• Before-and-after scene images
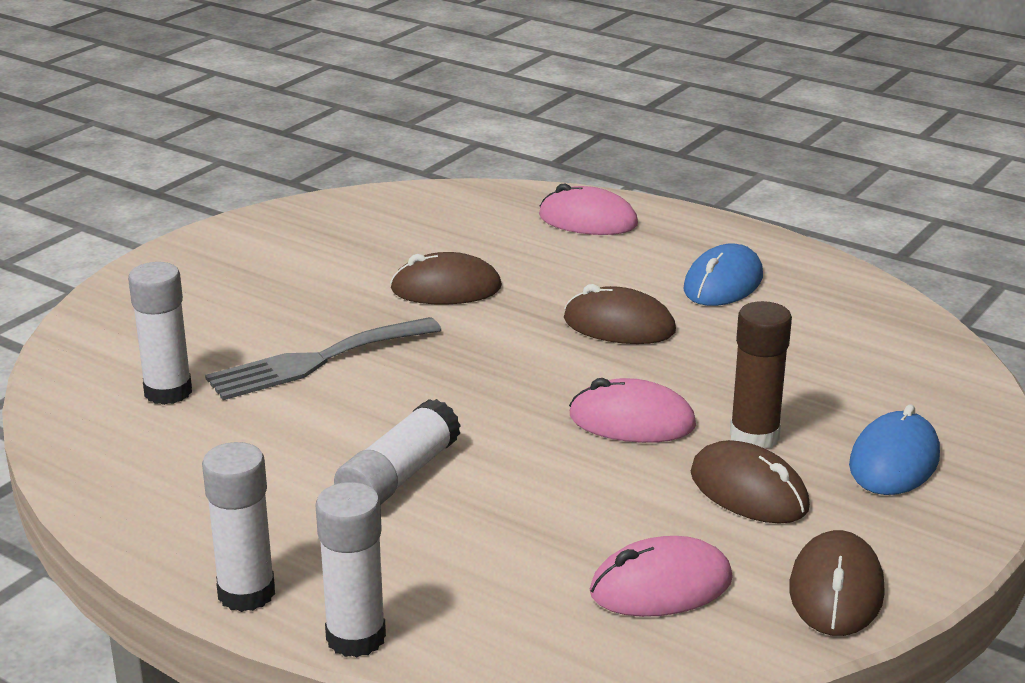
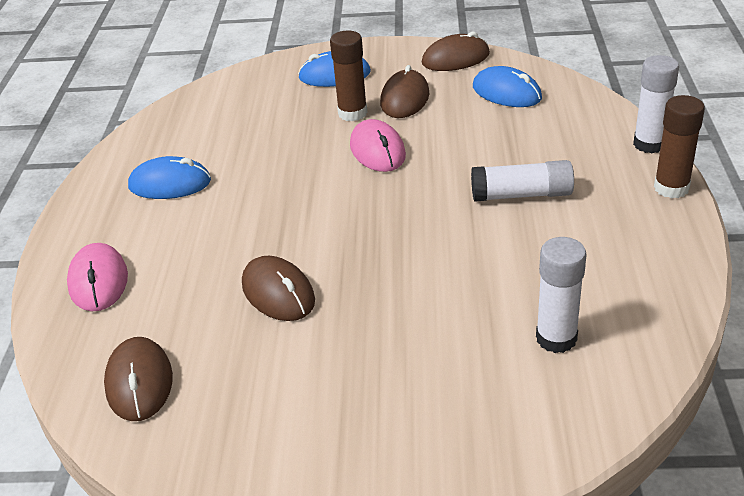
camera: 120 degrees left, 10 degrees up
white glue stick [202,442,275,612] -> brown glue stick [654,95,705,198]
grey fork [205,317,441,400] -> none
brown mouse [564,284,676,344] -> brown mouse moved to [104,337,173,421]
pink mouse [590,536,733,617] -> blue mouse [473,66,542,107]

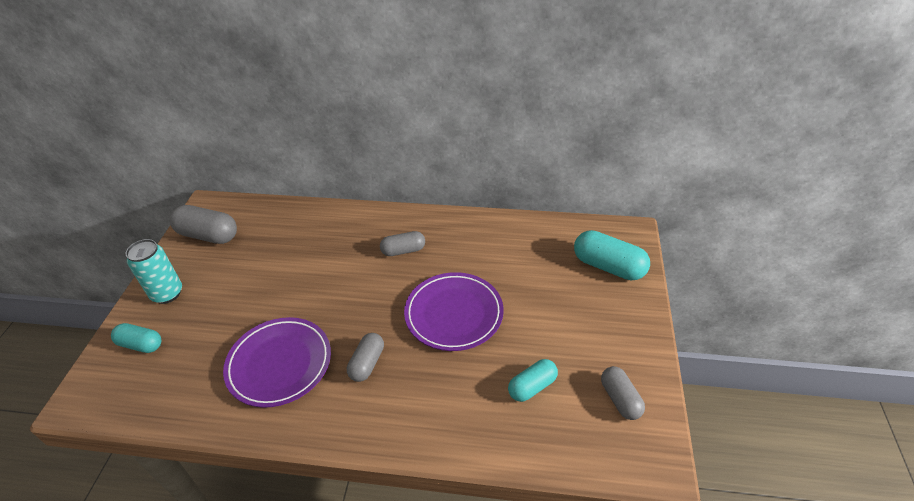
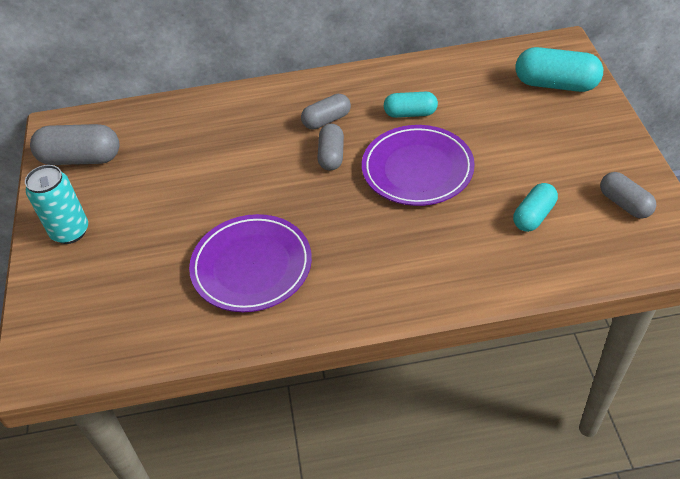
camera: 15 degrees left, 5 degrees up
turquoise capsule [111,323,161,353] -> turquoise capsule moved to [384,92,438,118]
grey capsule [347,333,384,382] -> grey capsule moved to [317,124,344,171]

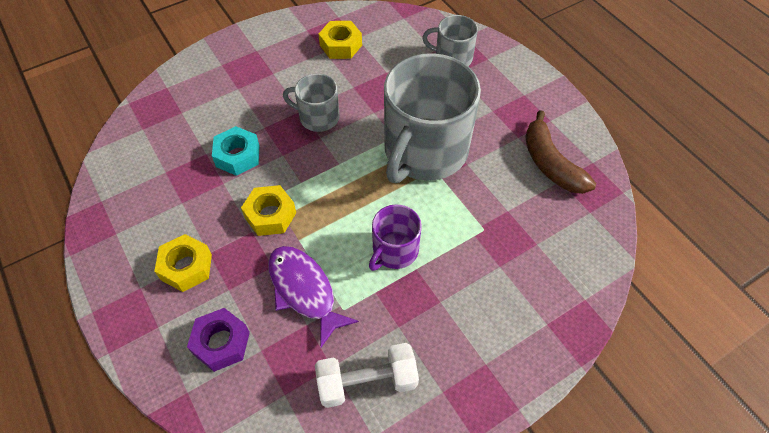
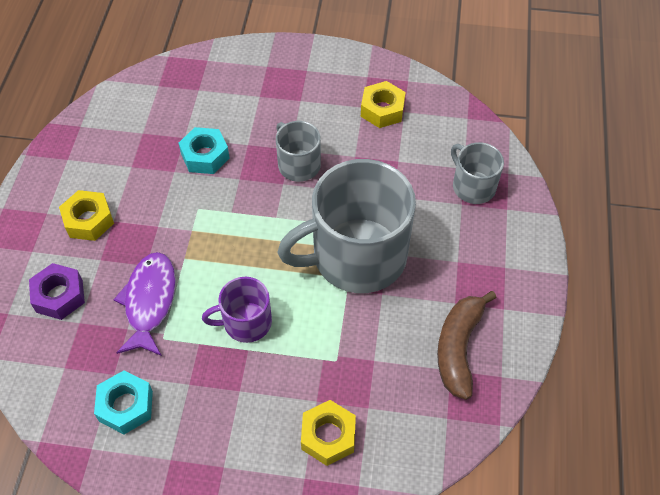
camera: 40 degrees right, 0 degrees up
yellow nut [241,185,296,236] -> yellow nut moved to [301,400,356,466]
white dumbbell [315,343,419,408] -> turquoise nut [94,371,153,434]

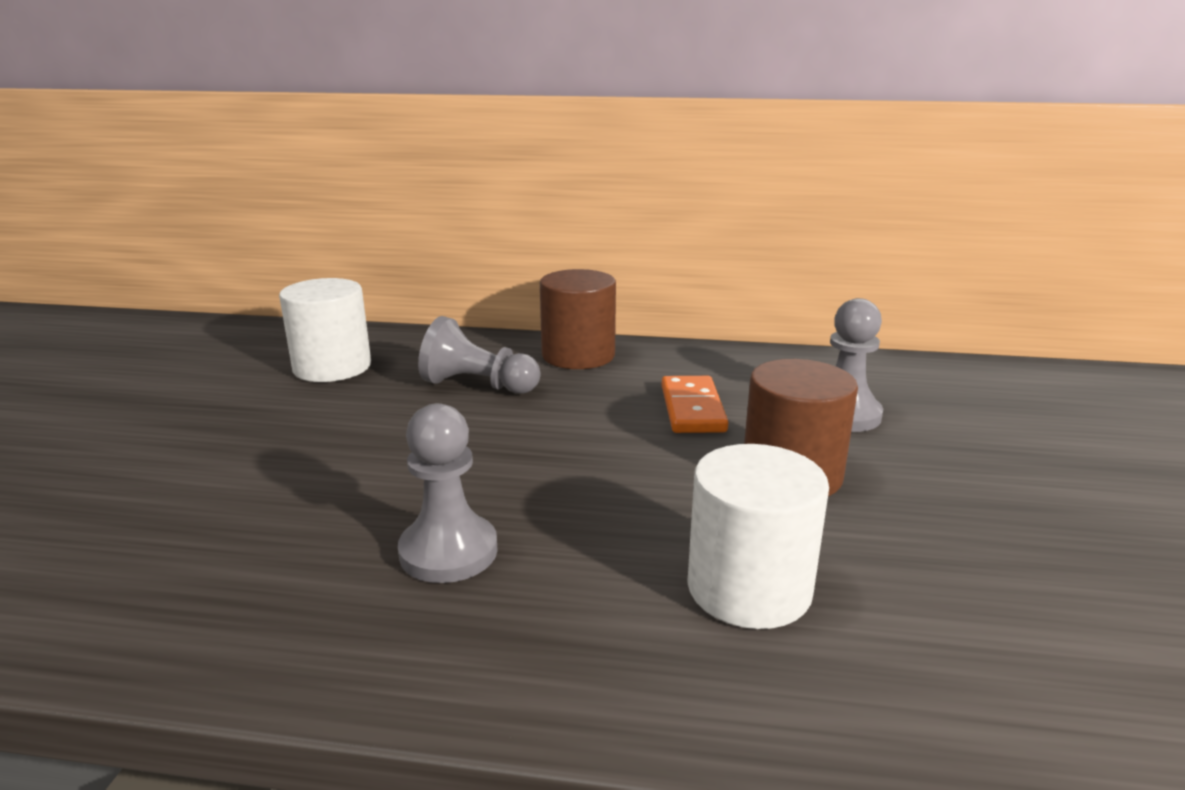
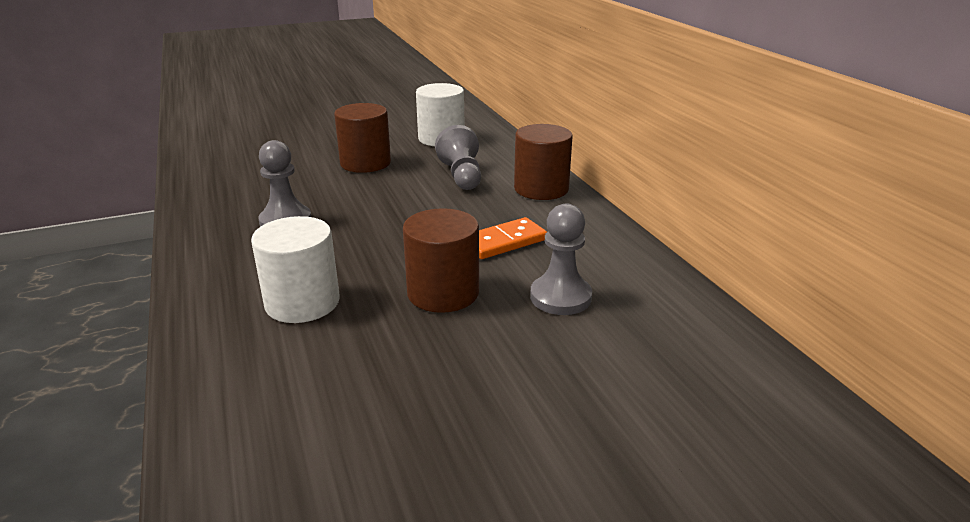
camera: 60 degrees right, 5 degrees up
none -> brown cylinder [334,103,391,173]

• Directions for this task
With every picture removed, give the entries above again exactly.

• Response
camera: 120 degrees left, 10 degrees up
white glue stick [202,442,275,612] -> brown glue stick [654,95,705,198]
grey fork [205,317,441,400] -> none
brown mouse [564,284,676,344] -> brown mouse moved to [104,337,173,421]
pink mouse [590,536,733,617] -> blue mouse [473,66,542,107]

camera: 15 degrees left, 5 degrees up
turquoise capsule [111,323,161,353] -> turquoise capsule moved to [384,92,438,118]
grey capsule [347,333,384,382] -> grey capsule moved to [317,124,344,171]

camera: 40 degrees right, 0 degrees up
yellow nut [241,185,296,236] -> yellow nut moved to [301,400,356,466]
white dumbbell [315,343,419,408] -> turquoise nut [94,371,153,434]

camera: 60 degrees right, 5 degrees up
none -> brown cylinder [334,103,391,173]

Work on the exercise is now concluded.